Within the data, how many lines hold the word "VBAT"? Answer with nothing but the number.

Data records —
***

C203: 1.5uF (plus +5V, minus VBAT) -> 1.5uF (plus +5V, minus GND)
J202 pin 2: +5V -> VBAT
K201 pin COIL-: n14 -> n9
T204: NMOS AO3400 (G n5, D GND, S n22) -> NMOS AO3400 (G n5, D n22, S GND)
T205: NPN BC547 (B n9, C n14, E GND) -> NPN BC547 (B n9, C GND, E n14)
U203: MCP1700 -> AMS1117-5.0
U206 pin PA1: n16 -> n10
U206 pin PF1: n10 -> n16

***

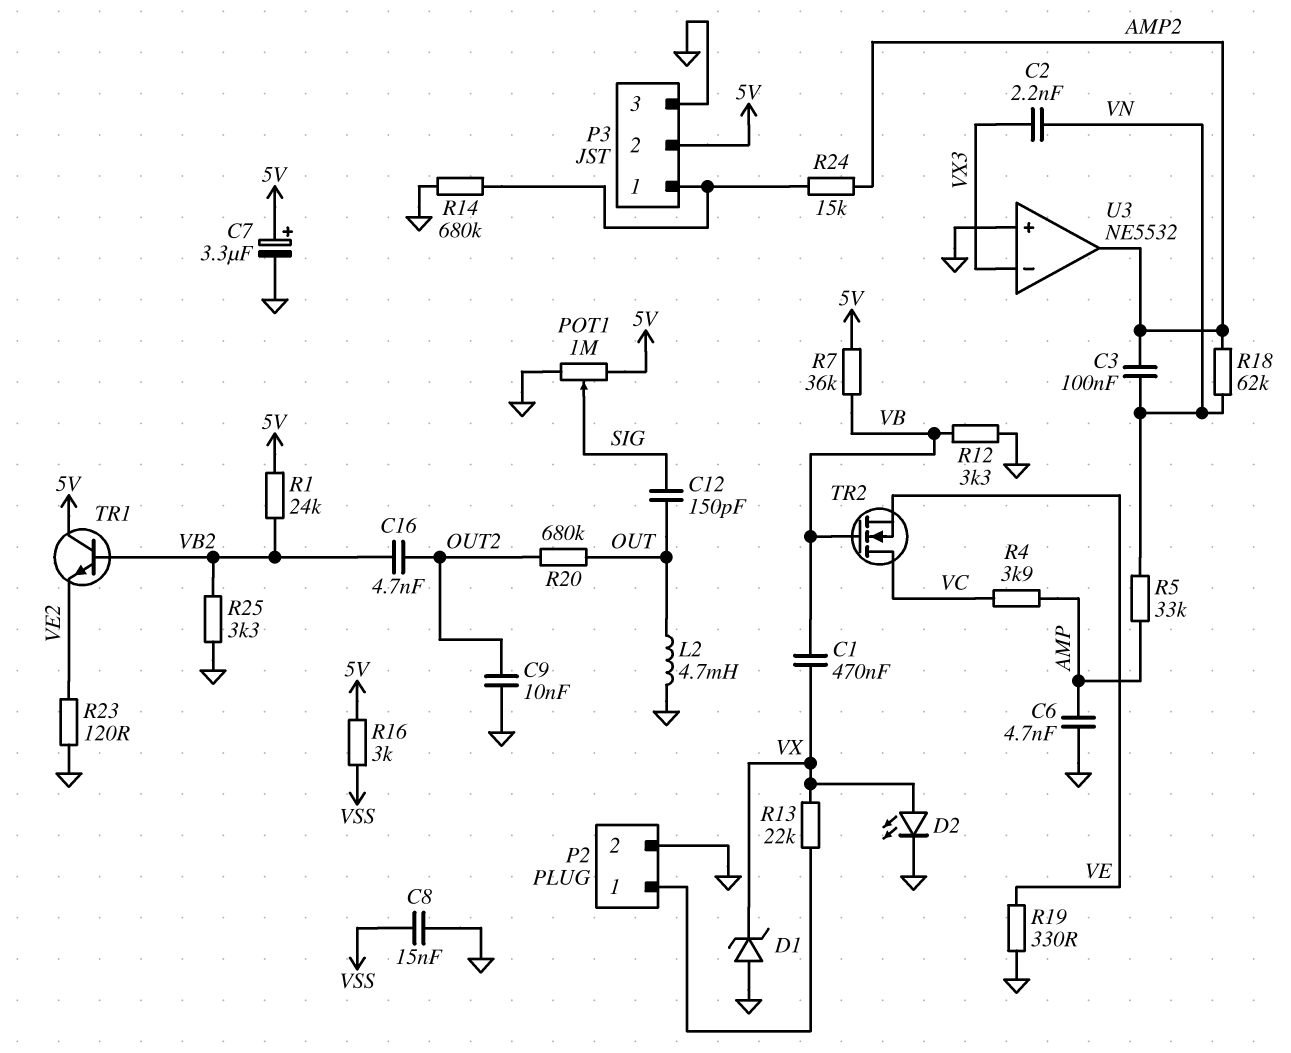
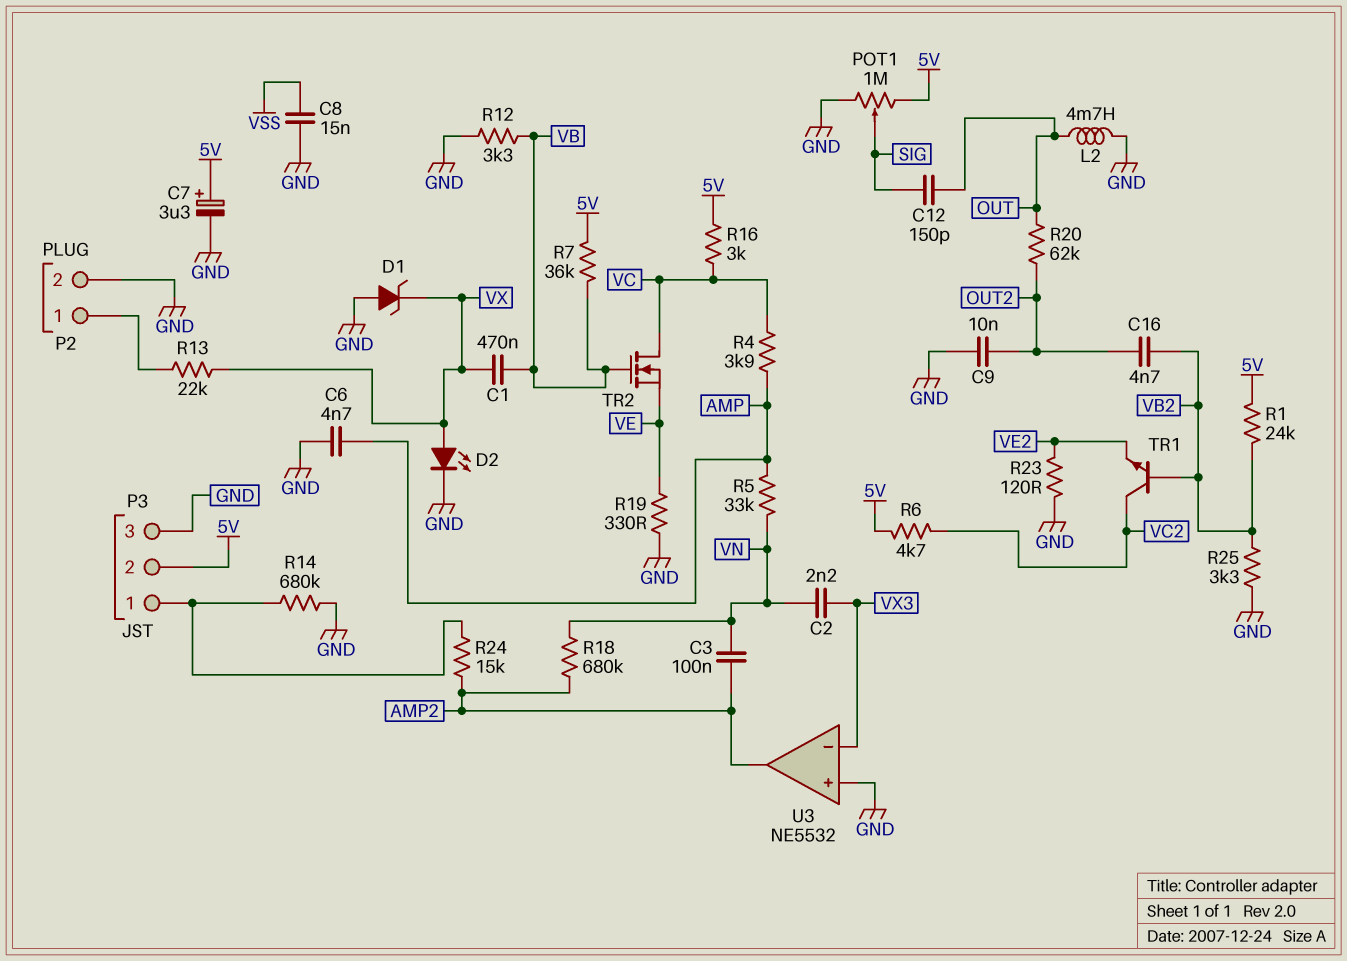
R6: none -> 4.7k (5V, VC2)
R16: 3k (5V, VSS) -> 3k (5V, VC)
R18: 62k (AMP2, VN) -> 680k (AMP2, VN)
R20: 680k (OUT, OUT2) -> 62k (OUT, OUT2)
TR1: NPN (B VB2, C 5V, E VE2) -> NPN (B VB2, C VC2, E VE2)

***

EXERCISE RESPONSE — 2